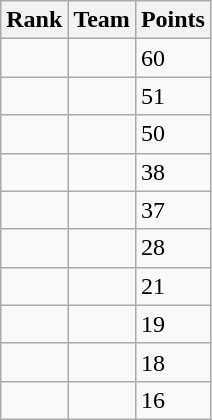
Points [172, 20]
Rank [34, 20]
19 [172, 324]
60 [172, 58]
21 [172, 286]
50 [172, 134]
18 [172, 362]
16 [172, 400]
28 [172, 248]
37 [172, 210]
38 [172, 172]
Team [102, 20]
51 [172, 96]
Determine the [x, y] coordinate at the center of the cell enclosing the given text.  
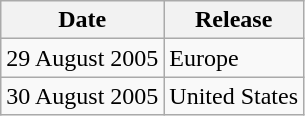
United States [234, 96]
Europe [234, 58]
29 August 2005 [82, 58]
Date [82, 20]
30 August 2005 [82, 96]
Release [234, 20]
Find where the given text appears and provide that cell's center as [X, Y] coordinate. 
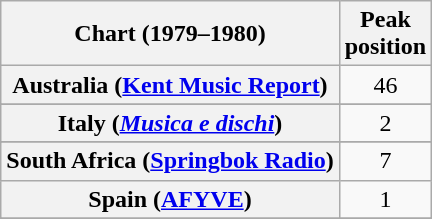
1 [385, 199]
Chart (1979–1980) [170, 34]
7 [385, 161]
Italy (Musica e dischi) [170, 123]
46 [385, 85]
Australia (Kent Music Report) [170, 85]
Spain (AFYVE) [170, 199]
2 [385, 123]
South Africa (Springbok Radio) [170, 161]
Peakposition [385, 34]
Return the [X, Y] coordinate for the center point of the cell that contains the specified text.  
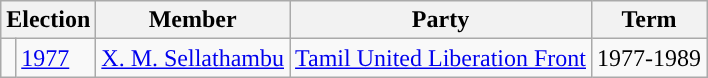
Tamil United Liberation Front [441, 58]
1977-1989 [650, 58]
Election [48, 20]
Party [441, 20]
Term [650, 20]
1977 [56, 58]
X. M. Sellathambu [193, 58]
Member [193, 20]
Find where the given text appears and provide that cell's center as (x, y) coordinate. 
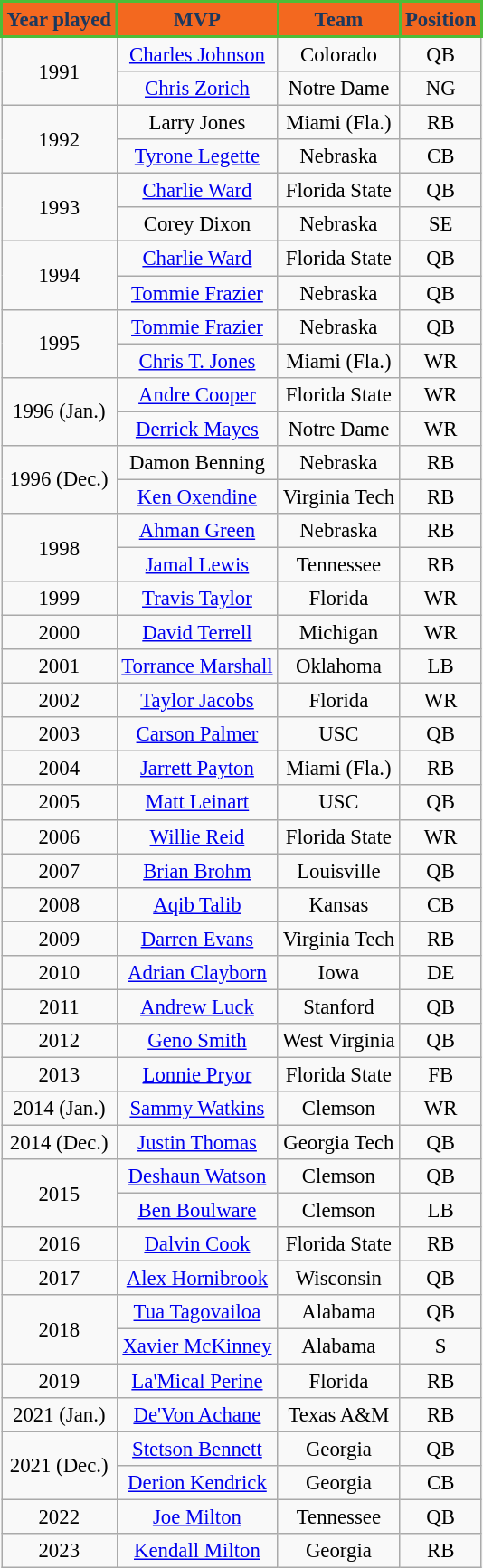
2008 (60, 904)
1992 (60, 139)
1999 (60, 599)
Aqib Talib (197, 904)
1995 (60, 344)
Xavier McKinney (197, 1347)
Ahman Green (197, 531)
Charles Johnson (197, 54)
S (441, 1347)
Brian Brohm (197, 871)
Travis Taylor (197, 599)
Michigan (338, 633)
Dalvin Cook (197, 1245)
2004 (60, 769)
West Virginia (338, 1041)
Corey Dixon (197, 225)
Derion Kendrick (197, 1482)
1996 (Dec.) (60, 479)
2013 (60, 1075)
1991 (60, 71)
2005 (60, 803)
2009 (60, 939)
Wisconsin (338, 1279)
Kendall Milton (197, 1551)
Geno Smith (197, 1041)
Justin Thomas (197, 1143)
1993 (60, 208)
Georgia Tech (338, 1143)
Stetson Bennett (197, 1449)
2014 (Dec.) (60, 1143)
Team (338, 20)
2023 (60, 1551)
2000 (60, 633)
2021 (Jan.) (60, 1415)
Sammy Watkins (197, 1109)
Position (441, 20)
Chris Zorich (197, 89)
NG (441, 89)
La'Mical Perine (197, 1381)
2018 (60, 1330)
Andre Cooper (197, 394)
Adrian Clayborn (197, 973)
Tyrone Legette (197, 156)
Willie Reid (197, 837)
Carson Palmer (197, 734)
2011 (60, 1007)
2017 (60, 1279)
SE (441, 225)
Colorado (338, 54)
Year played (60, 20)
Matt Leinart (197, 803)
2021 (Dec.) (60, 1465)
2010 (60, 973)
Deshaun Watson (197, 1177)
1998 (60, 548)
2015 (60, 1194)
2001 (60, 667)
2016 (60, 1245)
Alex Hornibrook (197, 1279)
Darren Evans (197, 939)
2022 (60, 1517)
De'Von Achane (197, 1415)
Tua Tagovailoa (197, 1312)
Jamal Lewis (197, 564)
David Terrell (197, 633)
1996 (Jan.) (60, 411)
2006 (60, 837)
Taylor Jacobs (197, 701)
Kansas (338, 904)
Iowa (338, 973)
2002 (60, 701)
2012 (60, 1041)
Torrance Marshall (197, 667)
Lonnie Pryor (197, 1075)
Louisville (338, 871)
Chris T. Jones (197, 361)
Joe Milton (197, 1517)
Jarrett Payton (197, 769)
MVP (197, 20)
Ben Boulware (197, 1211)
Stanford (338, 1007)
2003 (60, 734)
Larry Jones (197, 123)
Ken Oxendine (197, 497)
2014 (Jan.) (60, 1109)
Derrick Mayes (197, 429)
Oklahoma (338, 667)
2007 (60, 871)
DE (441, 973)
1994 (60, 275)
Andrew Luck (197, 1007)
Texas A&M (338, 1415)
Damon Benning (197, 463)
FB (441, 1075)
2019 (60, 1381)
Detect which cell encompasses the target text, then output its (x, y) center coordinate. 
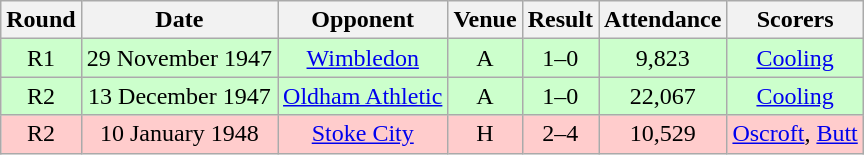
Oscroft, Butt (795, 134)
10 January 1948 (179, 134)
Oldham Athletic (363, 96)
R1 (41, 58)
9,823 (663, 58)
Scorers (795, 20)
Result (560, 20)
Venue (485, 20)
29 November 1947 (179, 58)
22,067 (663, 96)
13 December 1947 (179, 96)
Opponent (363, 20)
Round (41, 20)
Date (179, 20)
Stoke City (363, 134)
Attendance (663, 20)
H (485, 134)
2–4 (560, 134)
10,529 (663, 134)
Wimbledon (363, 58)
For the text-containing cell, return its midpoint in (x, y) coordinate format. 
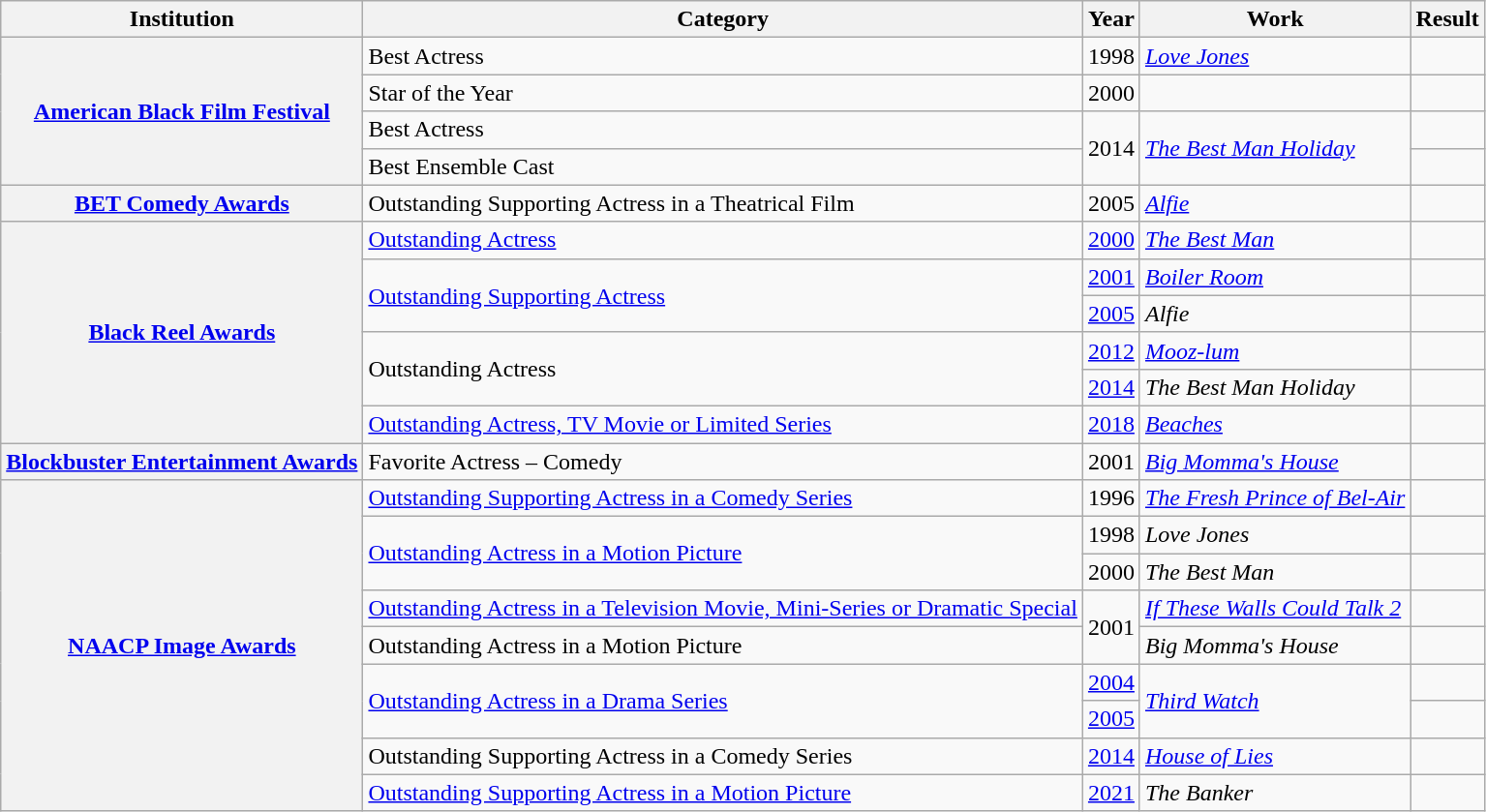
Boiler Room (1274, 277)
2012 (1111, 350)
House of Lies (1274, 756)
Beaches (1274, 424)
The Fresh Prince of Bel-Air (1274, 499)
Result (1447, 19)
Star of the Year (722, 93)
2018 (1111, 424)
The Banker (1274, 793)
Black Reel Awards (182, 332)
Outstanding Actress, TV Movie or Limited Series (722, 424)
BET Comedy Awards (182, 203)
Outstanding Supporting Actress (722, 295)
Third Watch (1274, 701)
Institution (182, 19)
Best Ensemble Cast (722, 167)
Category (722, 19)
Favorite Actress – Comedy (722, 462)
2004 (1111, 682)
Outstanding Actress in a Drama Series (722, 701)
2021 (1111, 793)
Mooz-lum (1274, 350)
Blockbuster Entertainment Awards (182, 462)
Outstanding Supporting Actress in a Theatrical Film (722, 203)
Year (1111, 19)
Work (1274, 19)
If These Walls Could Talk 2 (1274, 609)
Outstanding Actress in a Television Movie, Mini-Series or Dramatic Special (722, 609)
1996 (1111, 499)
NAACP Image Awards (182, 647)
Outstanding Supporting Actress in a Motion Picture (722, 793)
American Black Film Festival (182, 111)
Identify which cell holds the provided text, then report its (x, y) central coordinate. 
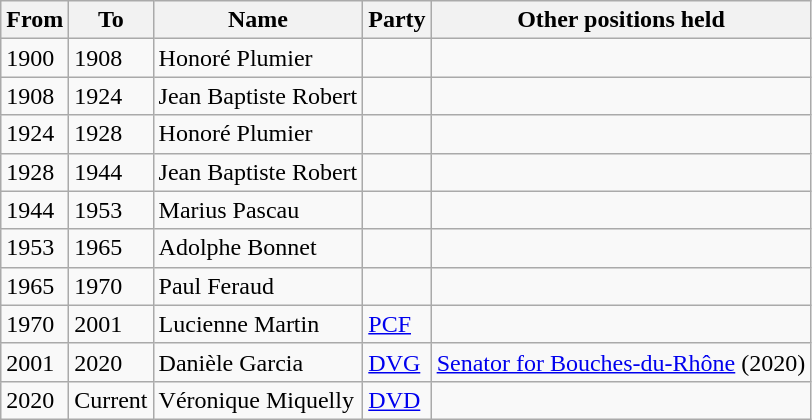
Véronique Miquelly (258, 400)
DVD (397, 400)
1900 (35, 58)
Current (111, 400)
PCF (397, 324)
Party (397, 20)
Name (258, 20)
From (35, 20)
Adolphe Bonnet (258, 248)
DVG (397, 362)
Senator for Bouches-du-Rhône (2020) (621, 362)
To (111, 20)
Other positions held (621, 20)
Lucienne Martin (258, 324)
Paul Feraud (258, 286)
Danièle Garcia (258, 362)
Marius Pascau (258, 210)
Identify which cell holds the provided text, then report its (X, Y) central coordinate. 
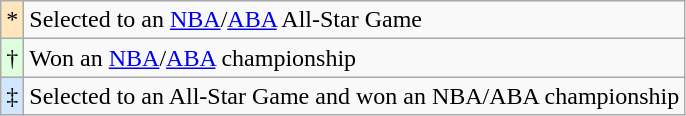
Selected to an NBA/ABA All-Star Game (354, 20)
‡ (12, 96)
Won an NBA/ABA championship (354, 58)
† (12, 58)
* (12, 20)
Selected to an All-Star Game and won an NBA/ABA championship (354, 96)
Extract the (X, Y) coordinate from the center of the cell holding the provided text.  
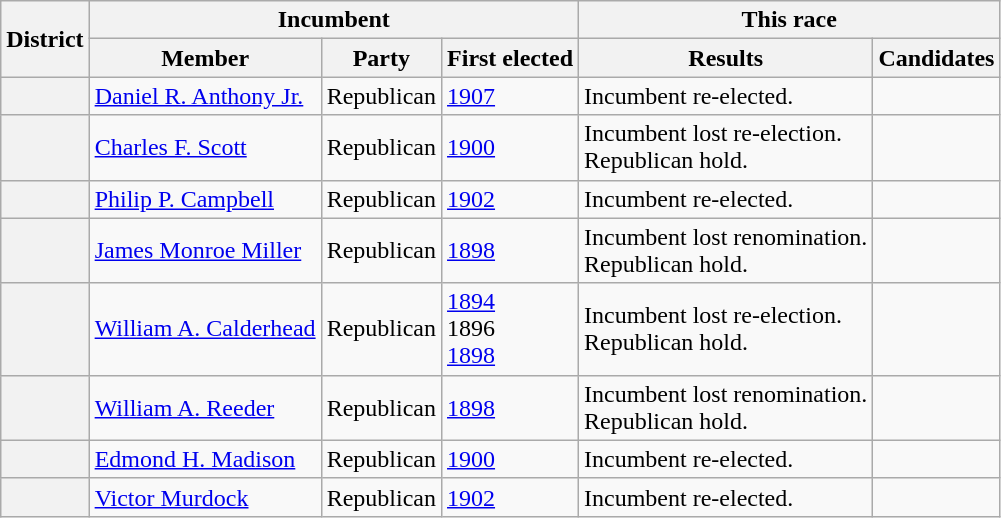
Edmond H. Madison (205, 459)
Member (205, 58)
Candidates (936, 58)
Daniel R. Anthony Jr. (205, 96)
James Monroe Miller (205, 250)
Party (381, 58)
First elected (510, 58)
Incumbent (334, 20)
Philip P. Campbell (205, 199)
William A. Reeder (205, 408)
This race (790, 20)
Results (726, 58)
District (45, 39)
Charles F. Scott (205, 148)
Victor Murdock (205, 497)
18941896 1898 (510, 329)
1907 (510, 96)
William A. Calderhead (205, 329)
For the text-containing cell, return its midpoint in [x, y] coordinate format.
==========
▶ _EXERCISE_
Rewrite all of the material above, replacing "Peakposition" with "Peak position" and keeping everything else unchanged. Leave the pictures out.

▶ _REPLY_
Points [172, 20]
Rank [34, 20]
19 [172, 324]
60 [172, 58]
21 [172, 286]
50 [172, 134]
18 [172, 362]
16 [172, 400]
28 [172, 248]
37 [172, 210]
38 [172, 172]
Team [102, 20]
51 [172, 96]
Determine the [x, y] coordinate at the center of the cell enclosing the given text.  
United States [234, 96]
Europe [234, 58]
29 August 2005 [82, 58]
Date [82, 20]
30 August 2005 [82, 96]
Release [234, 20]
Find where the given text appears and provide that cell's center as [X, Y] coordinate. 
1 [385, 199]
Chart (1979–1980) [170, 34]
7 [385, 161]
Italy (Musica e dischi) [170, 123]
46 [385, 85]
Australia (Kent Music Report) [170, 85]
Spain (AFYVE) [170, 199]
2 [385, 123]
South Africa (Springbok Radio) [170, 161]
Peak position [385, 34]
Return the [X, Y] coordinate for the center point of the cell that contains the specified text.  
Tamil United Liberation Front [441, 58]
1977-1989 [650, 58]
Election [48, 20]
Party [441, 20]
Term [650, 20]
1977 [56, 58]
X. M. Sellathambu [193, 58]
Member [193, 20]
Find where the given text appears and provide that cell's center as (x, y) coordinate. 
2008 (60, 904)
1992 (60, 139)
1999 (60, 599)
Aqib Talib (197, 904)
1995 (60, 344)
Xavier McKinney (197, 1347)
Ahman Green (197, 531)
Charles Johnson (197, 54)
S (441, 1347)
Brian Brohm (197, 871)
Travis Taylor (197, 599)
Michigan (338, 633)
Dalvin Cook (197, 1245)
2004 (60, 769)
West Virginia (338, 1041)
Corey Dixon (197, 225)
Derion Kendrick (197, 1482)
1996 (Dec.) (60, 479)
2013 (60, 1075)
1991 (60, 71)
2005 (60, 803)
2009 (60, 939)
Wisconsin (338, 1279)
Kendall Milton (197, 1551)
Geno Smith (197, 1041)
Justin Thomas (197, 1143)
1993 (60, 208)
Georgia Tech (338, 1143)
Stetson Bennett (197, 1449)
2014 (Dec.) (60, 1143)
Team (338, 20)
2023 (60, 1551)
2000 (60, 633)
2021 (Jan.) (60, 1415)
Sammy Watkins (197, 1109)
Position (441, 20)
Chris Zorich (197, 89)
NG (441, 89)
La'Mical Perine (197, 1381)
2018 (60, 1330)
Andre Cooper (197, 394)
Adrian Clayborn (197, 973)
Tyrone Legette (197, 156)
Willie Reid (197, 837)
Carson Palmer (197, 734)
2011 (60, 1007)
2017 (60, 1279)
SE (441, 225)
Colorado (338, 54)
Year played (60, 20)
Matt Leinart (197, 803)
2021 (Dec.) (60, 1465)
2010 (60, 973)
Deshaun Watson (197, 1177)
1998 (60, 548)
2015 (60, 1194)
2001 (60, 667)
2016 (60, 1245)
Alex Hornibrook (197, 1279)
Darren Evans (197, 939)
2022 (60, 1517)
De'Von Achane (197, 1415)
Tua Tagovailoa (197, 1312)
Jamal Lewis (197, 564)
David Terrell (197, 633)
1996 (Jan.) (60, 411)
2006 (60, 837)
Taylor Jacobs (197, 701)
Kansas (338, 904)
Iowa (338, 973)
2002 (60, 701)
2012 (60, 1041)
Torrance Marshall (197, 667)
Lonnie Pryor (197, 1075)
Louisville (338, 871)
Chris T. Jones (197, 361)
Joe Milton (197, 1517)
Jarrett Payton (197, 769)
MVP (197, 20)
Ben Boulware (197, 1211)
Stanford (338, 1007)
2003 (60, 734)
Larry Jones (197, 123)
Ken Oxendine (197, 497)
2014 (Jan.) (60, 1109)
Derrick Mayes (197, 429)
Oklahoma (338, 667)
2007 (60, 871)
DE (441, 973)
1994 (60, 275)
Andrew Luck (197, 1007)
Texas A&M (338, 1415)
Damon Benning (197, 463)
FB (441, 1075)
2019 (60, 1381)
Detect which cell encompasses the target text, then output its (x, y) center coordinate. 
Oscroft, Butt (795, 134)
10 January 1948 (179, 134)
Oldham Athletic (363, 96)
R1 (41, 58)
9,823 (663, 58)
Scorers (795, 20)
Result (560, 20)
Venue (485, 20)
29 November 1947 (179, 58)
22,067 (663, 96)
13 December 1947 (179, 96)
Opponent (363, 20)
Round (41, 20)
Date (179, 20)
Stoke City (363, 134)
Attendance (663, 20)
H (485, 134)
2–4 (560, 134)
10,529 (663, 134)
Wimbledon (363, 58)
For the text-containing cell, return its midpoint in (x, y) coordinate format. 
Boiler Room (1274, 277)
2012 (1111, 350)
House of Lies (1274, 756)
Beaches (1274, 424)
The Fresh Prince of Bel-Air (1274, 499)
Result (1447, 19)
Star of the Year (722, 93)
2018 (1111, 424)
The Banker (1274, 793)
Black Reel Awards (182, 332)
Outstanding Actress, TV Movie or Limited Series (722, 424)
BET Comedy Awards (182, 203)
Outstanding Supporting Actress (722, 295)
Third Watch (1274, 701)
Institution (182, 19)
Best Ensemble Cast (722, 167)
Category (722, 19)
Favorite Actress – Comedy (722, 462)
2004 (1111, 682)
Outstanding Actress in a Drama Series (722, 701)
2021 (1111, 793)
Mooz-lum (1274, 350)
Blockbuster Entertainment Awards (182, 462)
Outstanding Supporting Actress in a Theatrical Film (722, 203)
Year (1111, 19)
Work (1274, 19)
If These Walls Could Talk 2 (1274, 609)
Outstanding Actress in a Television Movie, Mini-Series or Dramatic Special (722, 609)
1996 (1111, 499)
NAACP Image Awards (182, 647)
Outstanding Supporting Actress in a Motion Picture (722, 793)
American Black Film Festival (182, 111)
Identify which cell holds the provided text, then report its (x, y) central coordinate. 
Véronique Miquelly (258, 400)
DVD (397, 400)
1900 (35, 58)
Current (111, 400)
PCF (397, 324)
Party (397, 20)
Name (258, 20)
From (35, 20)
Adolphe Bonnet (258, 248)
DVG (397, 362)
Senator for Bouches-du-Rhône (2020) (621, 362)
To (111, 20)
Other positions held (621, 20)
Lucienne Martin (258, 324)
Paul Feraud (258, 286)
Danièle Garcia (258, 362)
Marius Pascau (258, 210)
Identify which cell holds the provided text, then report its (X, Y) central coordinate. 
Selected to an NBA/ABA All-Star Game (354, 20)
‡ (12, 96)
Won an NBA/ABA championship (354, 58)
† (12, 58)
* (12, 20)
Selected to an All-Star Game and won an NBA/ABA championship (354, 96)
Extract the (X, Y) coordinate from the center of the cell holding the provided text.  
Edmond H. Madison (205, 459)
Member (205, 58)
Candidates (936, 58)
Daniel R. Anthony Jr. (205, 96)
James Monroe Miller (205, 250)
Party (381, 58)
First elected (510, 58)
Incumbent (334, 20)
Philip P. Campbell (205, 199)
William A. Reeder (205, 408)
This race (790, 20)
Results (726, 58)
District (45, 39)
Charles F. Scott (205, 148)
Victor Murdock (205, 497)
18941896 1898 (510, 329)
1907 (510, 96)
William A. Calderhead (205, 329)
For the text-containing cell, return its midpoint in [x, y] coordinate format.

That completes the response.